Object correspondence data
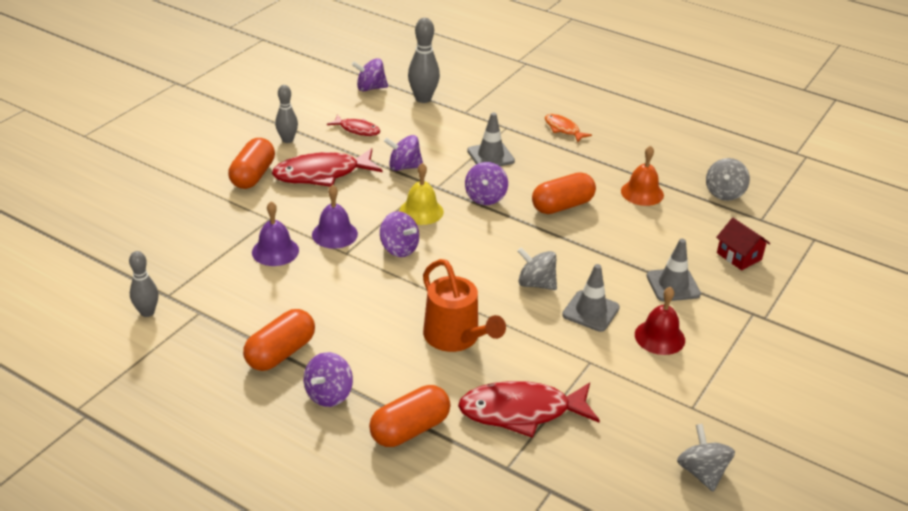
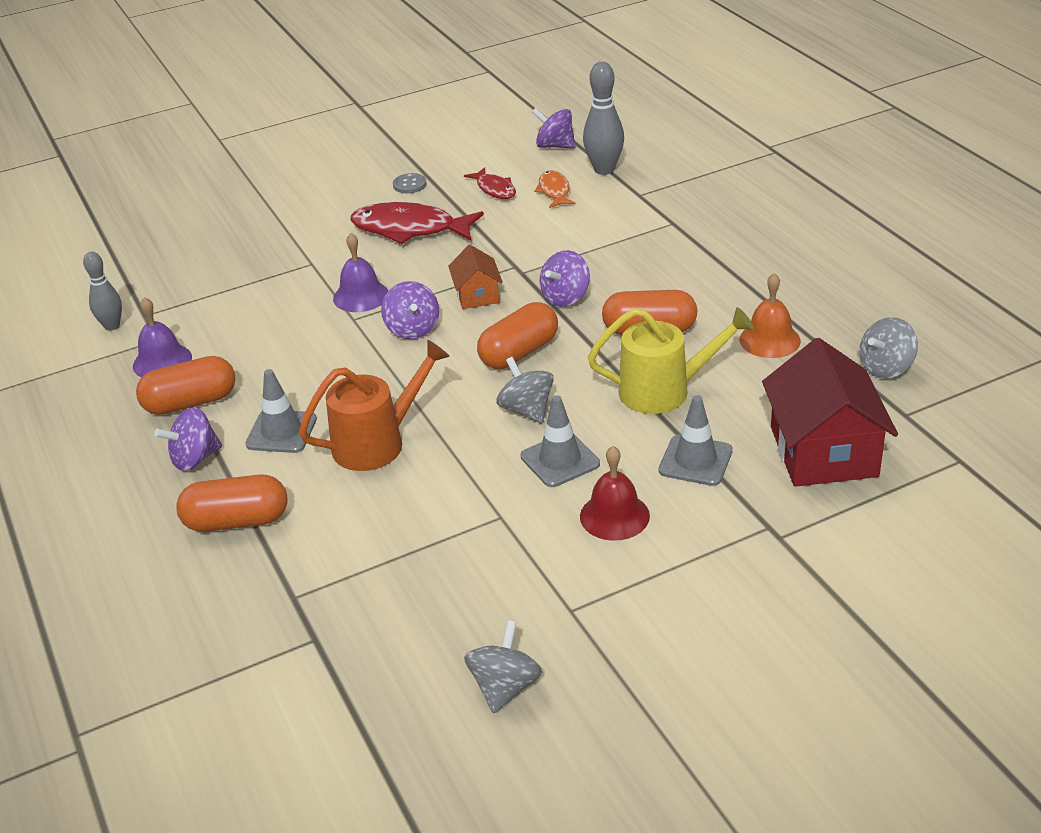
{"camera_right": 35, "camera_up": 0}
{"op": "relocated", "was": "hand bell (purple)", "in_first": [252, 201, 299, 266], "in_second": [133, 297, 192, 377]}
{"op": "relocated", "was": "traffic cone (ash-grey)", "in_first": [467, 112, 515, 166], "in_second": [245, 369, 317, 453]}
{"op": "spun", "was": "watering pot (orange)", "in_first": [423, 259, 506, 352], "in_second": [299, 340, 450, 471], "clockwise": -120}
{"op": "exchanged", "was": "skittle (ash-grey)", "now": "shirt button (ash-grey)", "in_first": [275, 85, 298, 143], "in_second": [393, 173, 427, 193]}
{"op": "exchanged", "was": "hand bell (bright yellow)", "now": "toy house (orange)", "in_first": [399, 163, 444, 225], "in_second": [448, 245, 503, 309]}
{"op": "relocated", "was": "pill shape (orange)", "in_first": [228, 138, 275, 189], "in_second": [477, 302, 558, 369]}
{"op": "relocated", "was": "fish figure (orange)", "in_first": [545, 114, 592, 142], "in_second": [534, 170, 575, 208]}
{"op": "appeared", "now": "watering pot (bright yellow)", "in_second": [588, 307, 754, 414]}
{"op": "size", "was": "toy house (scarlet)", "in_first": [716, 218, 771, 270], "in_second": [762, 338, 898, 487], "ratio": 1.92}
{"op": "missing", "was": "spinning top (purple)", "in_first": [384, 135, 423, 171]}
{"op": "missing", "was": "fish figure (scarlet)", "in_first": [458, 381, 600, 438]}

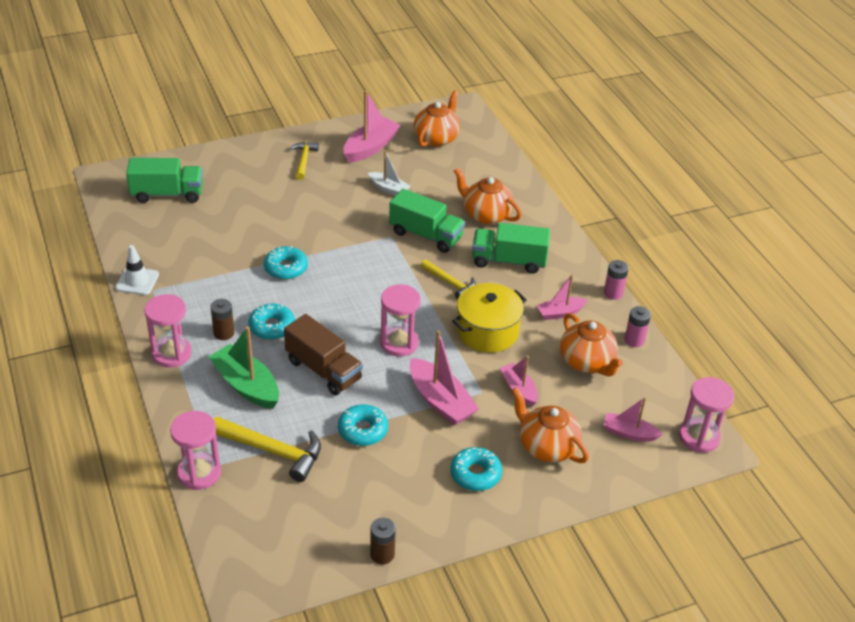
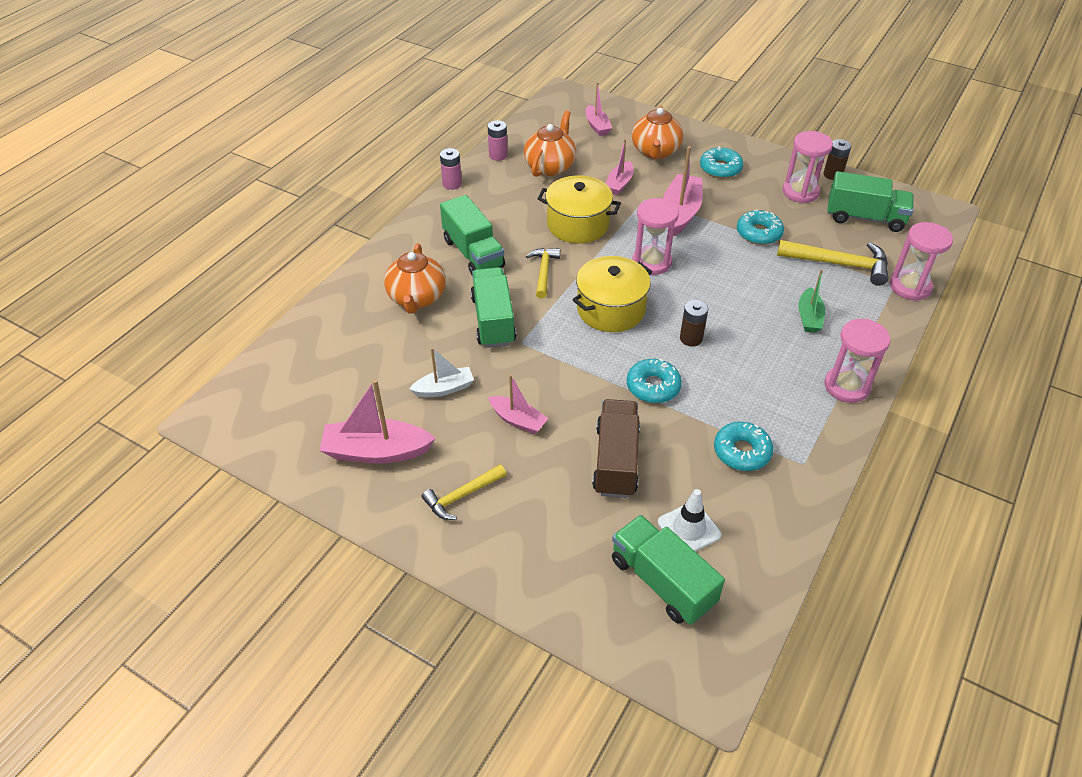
{"camera_right": -125, "camera_up": 5}
{"op": "spun", "was": "boat (pure white)", "in_first": [368, 150, 411, 196], "in_second": [409, 348, 474, 397], "clockwise": 75}
{"op": "relocated", "was": "boat (pink)", "in_first": [537, 274, 587, 320], "in_second": [488, 374, 549, 434]}
{"op": "appeared", "now": "cooking pot (bright yellow)", "in_second": [572, 256, 652, 332]}
{"op": "relocated", "was": "truck (dark brown)", "in_first": [284, 314, 363, 395], "in_second": [592, 399, 640, 498]}
{"op": "relocated", "was": "traffic cone (pure white)", "in_first": [115, 245, 159, 295], "in_second": [658, 489, 722, 552]}
{"op": "relocated", "was": "AA battery (dark brown)", "in_first": [211, 299, 234, 340], "in_second": [680, 300, 708, 347]}
{"op": "relocated", "was": "glazed donut (teal)", "in_first": [248, 304, 295, 340], "in_second": [714, 422, 773, 471]}
{"op": "spun", "was": "hammer (bright yellow)", "in_first": [214, 417, 321, 482], "in_second": [777, 240, 888, 286], "clockwise": 120}
{"op": "relocated", "was": "hourglass (pink)", "in_first": [679, 377, 734, 453], "in_second": [783, 131, 833, 203]}
{"op": "size", "was": "boat (emerald)", "in_first": [208, 326, 279, 409], "in_second": [798, 270, 825, 333], "ratio": 0.61}
{"op": "appeared", "now": "truck (emerald)", "in_second": [827, 171, 914, 232]}
{"op": "missing", "was": "teapot (orange)", "in_first": [413, 91, 460, 147]}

**REQUIRED ACTION**
All the records above need to be given again word for word. Skip the pictures.

**RESPONSE AREA**
{"camera_right": 35, "camera_up": 0}
{"op": "relocated", "was": "hand bell (purple)", "in_first": [252, 201, 299, 266], "in_second": [133, 297, 192, 377]}
{"op": "relocated", "was": "traffic cone (ash-grey)", "in_first": [467, 112, 515, 166], "in_second": [245, 369, 317, 453]}
{"op": "spun", "was": "watering pot (orange)", "in_first": [423, 259, 506, 352], "in_second": [299, 340, 450, 471], "clockwise": -120}
{"op": "exchanged", "was": "skittle (ash-grey)", "now": "shirt button (ash-grey)", "in_first": [275, 85, 298, 143], "in_second": [393, 173, 427, 193]}
{"op": "exchanged", "was": "hand bell (bright yellow)", "now": "toy house (orange)", "in_first": [399, 163, 444, 225], "in_second": [448, 245, 503, 309]}
{"op": "relocated", "was": "pill shape (orange)", "in_first": [228, 138, 275, 189], "in_second": [477, 302, 558, 369]}
{"op": "relocated", "was": "fish figure (orange)", "in_first": [545, 114, 592, 142], "in_second": [534, 170, 575, 208]}
{"op": "appeared", "now": "watering pot (bright yellow)", "in_second": [588, 307, 754, 414]}
{"op": "size", "was": "toy house (scarlet)", "in_first": [716, 218, 771, 270], "in_second": [762, 338, 898, 487], "ratio": 1.92}
{"op": "missing", "was": "spinning top (purple)", "in_first": [384, 135, 423, 171]}
{"op": "missing", "was": "fish figure (scarlet)", "in_first": [458, 381, 600, 438]}

{"camera_right": -125, "camera_up": 5}
{"op": "spun", "was": "boat (pure white)", "in_first": [368, 150, 411, 196], "in_second": [409, 348, 474, 397], "clockwise": 75}
{"op": "relocated", "was": "boat (pink)", "in_first": [537, 274, 587, 320], "in_second": [488, 374, 549, 434]}
{"op": "appeared", "now": "cooking pot (bright yellow)", "in_second": [572, 256, 652, 332]}
{"op": "relocated", "was": "truck (dark brown)", "in_first": [284, 314, 363, 395], "in_second": [592, 399, 640, 498]}
{"op": "relocated", "was": "traffic cone (pure white)", "in_first": [115, 245, 159, 295], "in_second": [658, 489, 722, 552]}
{"op": "relocated", "was": "AA battery (dark brown)", "in_first": [211, 299, 234, 340], "in_second": [680, 300, 708, 347]}
{"op": "relocated", "was": "glazed donut (teal)", "in_first": [248, 304, 295, 340], "in_second": [714, 422, 773, 471]}
{"op": "spun", "was": "hammer (bright yellow)", "in_first": [214, 417, 321, 482], "in_second": [777, 240, 888, 286], "clockwise": 120}
{"op": "relocated", "was": "hourglass (pink)", "in_first": [679, 377, 734, 453], "in_second": [783, 131, 833, 203]}
{"op": "size", "was": "boat (emerald)", "in_first": [208, 326, 279, 409], "in_second": [798, 270, 825, 333], "ratio": 0.61}
{"op": "appeared", "now": "truck (emerald)", "in_second": [827, 171, 914, 232]}
{"op": "missing", "was": "teapot (orange)", "in_first": [413, 91, 460, 147]}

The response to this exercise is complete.